# YOUR OBJECTIVE
The needed output is the run of lines below from the one containing "MATRIX1 pin CS: MI -> 11" through the one containing "RTC pin VCC: 5V -> 3V3", copied exactly and free of pictures.

# DATA PROVIDED
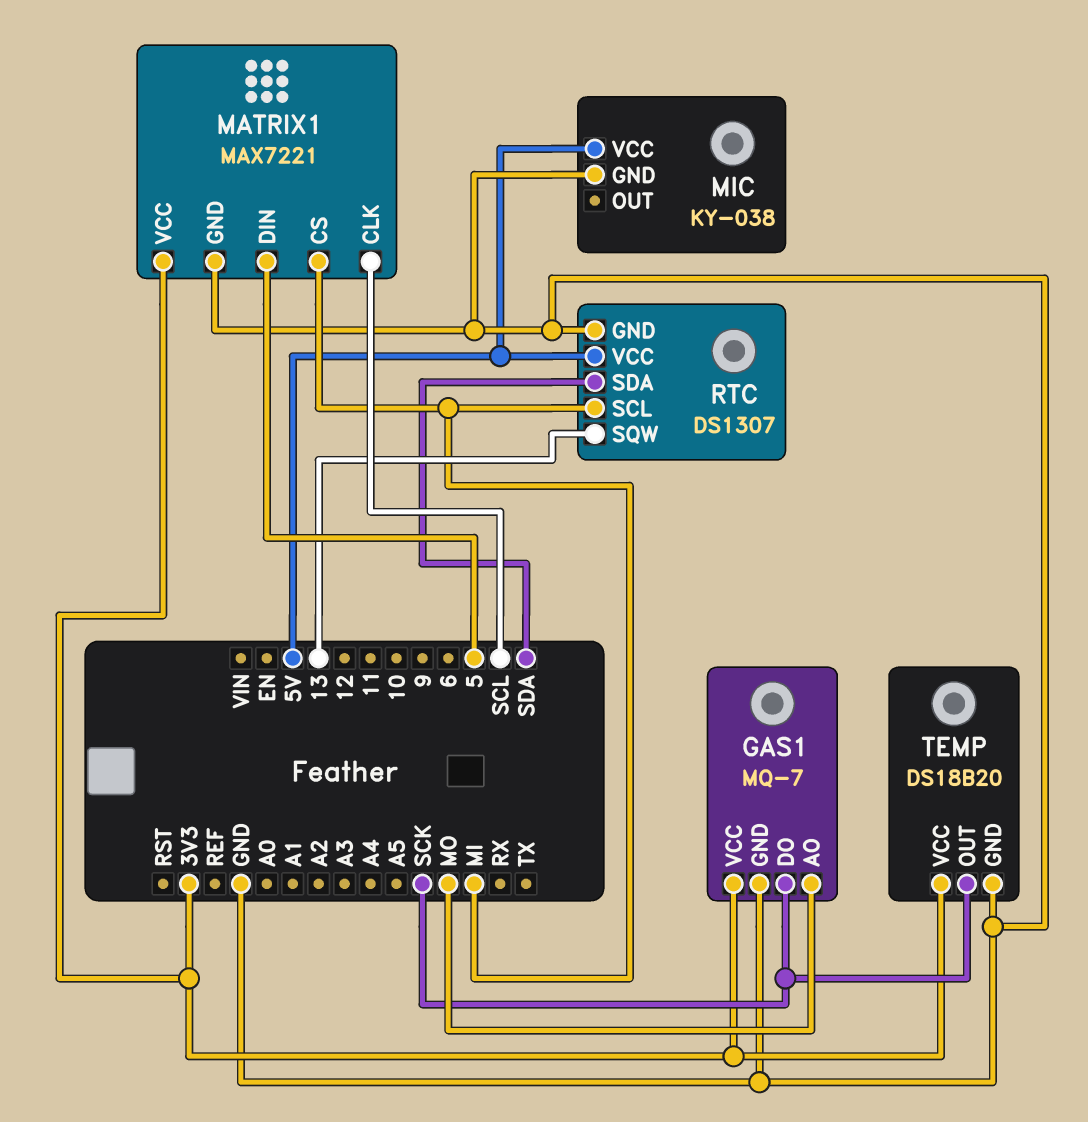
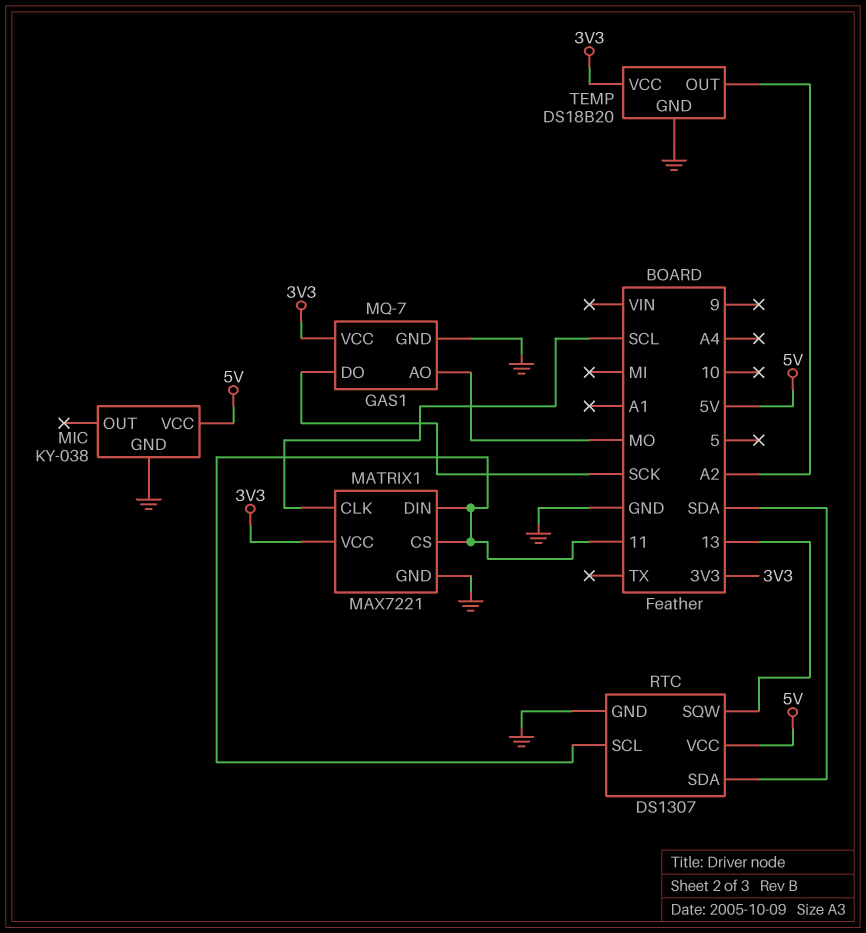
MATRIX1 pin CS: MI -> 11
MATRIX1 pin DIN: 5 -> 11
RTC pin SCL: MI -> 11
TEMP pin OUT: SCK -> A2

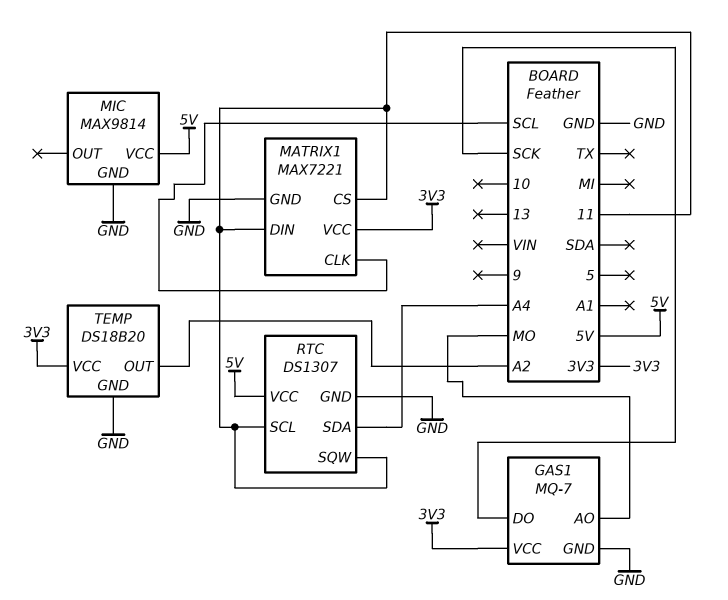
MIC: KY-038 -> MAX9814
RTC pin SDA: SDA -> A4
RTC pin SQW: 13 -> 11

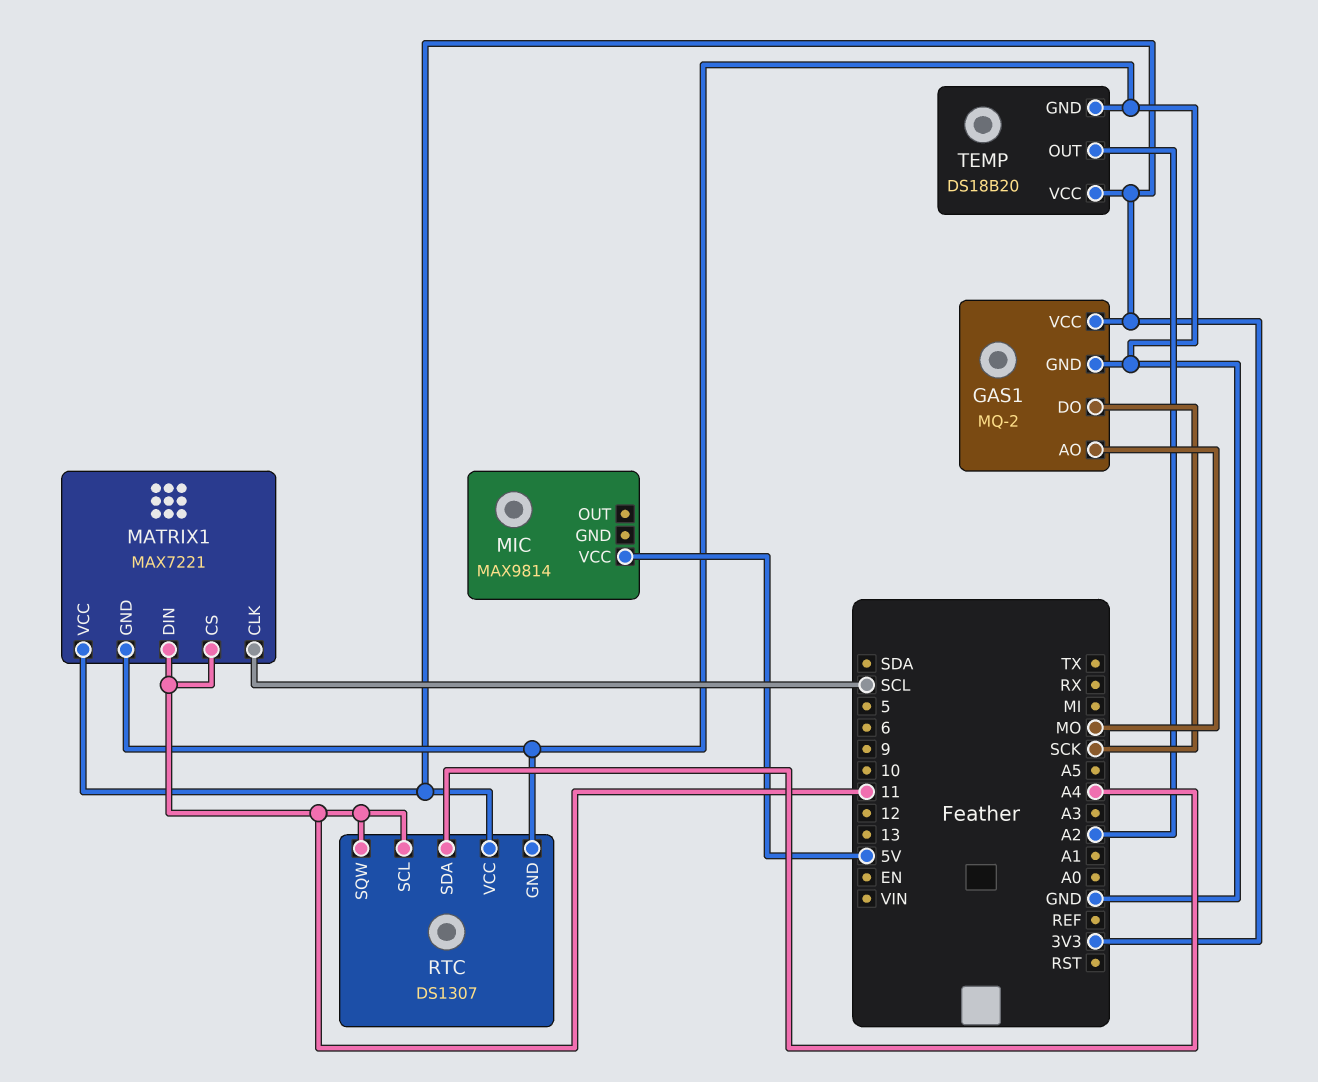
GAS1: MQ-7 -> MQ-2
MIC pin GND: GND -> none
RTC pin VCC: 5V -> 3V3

...

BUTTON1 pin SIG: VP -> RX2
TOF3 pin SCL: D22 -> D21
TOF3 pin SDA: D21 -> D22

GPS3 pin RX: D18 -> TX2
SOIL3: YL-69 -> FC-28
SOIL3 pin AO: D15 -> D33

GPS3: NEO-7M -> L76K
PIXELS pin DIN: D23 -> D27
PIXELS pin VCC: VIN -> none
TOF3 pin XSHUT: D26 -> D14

# SOLUTION TO THIS TASK
MATRIX1 pin CS: MI -> 11
MATRIX1 pin DIN: 5 -> 11
RTC pin SCL: MI -> 11
TEMP pin OUT: SCK -> A2

MIC: KY-038 -> MAX9814
RTC pin SDA: SDA -> A4
RTC pin SQW: 13 -> 11

GAS1: MQ-7 -> MQ-2
MIC pin GND: GND -> none
RTC pin VCC: 5V -> 3V3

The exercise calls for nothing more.